◆ SUPPLIED MATERIAL ◆
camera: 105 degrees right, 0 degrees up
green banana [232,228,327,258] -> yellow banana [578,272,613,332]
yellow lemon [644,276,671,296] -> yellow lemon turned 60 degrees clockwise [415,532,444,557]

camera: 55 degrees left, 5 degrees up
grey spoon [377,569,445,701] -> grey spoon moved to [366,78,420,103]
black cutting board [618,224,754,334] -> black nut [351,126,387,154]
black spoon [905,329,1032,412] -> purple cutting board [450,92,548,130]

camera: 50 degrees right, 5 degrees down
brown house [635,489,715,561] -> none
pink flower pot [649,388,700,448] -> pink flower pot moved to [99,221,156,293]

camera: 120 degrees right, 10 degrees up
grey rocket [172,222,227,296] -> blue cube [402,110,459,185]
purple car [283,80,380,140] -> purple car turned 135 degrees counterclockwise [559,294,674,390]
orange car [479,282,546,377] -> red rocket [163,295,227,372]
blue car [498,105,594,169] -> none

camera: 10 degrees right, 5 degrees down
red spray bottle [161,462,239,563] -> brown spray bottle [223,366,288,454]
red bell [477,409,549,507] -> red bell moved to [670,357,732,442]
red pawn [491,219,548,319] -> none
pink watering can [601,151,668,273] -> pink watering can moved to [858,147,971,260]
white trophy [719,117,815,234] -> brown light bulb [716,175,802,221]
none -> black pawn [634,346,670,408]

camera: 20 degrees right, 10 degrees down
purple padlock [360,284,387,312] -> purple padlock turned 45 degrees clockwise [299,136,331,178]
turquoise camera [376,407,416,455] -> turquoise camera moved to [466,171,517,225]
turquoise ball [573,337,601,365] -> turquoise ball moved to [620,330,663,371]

◆ PROBLEM TO SOLVE ◆
The expected output is every line from the material above where "brown" can be found.

◆ TASK SOLUTION ◆
brown house [635,489,715,561] -> none
red spray bottle [161,462,239,563] -> brown spray bottle [223,366,288,454]
white trophy [719,117,815,234] -> brown light bulb [716,175,802,221]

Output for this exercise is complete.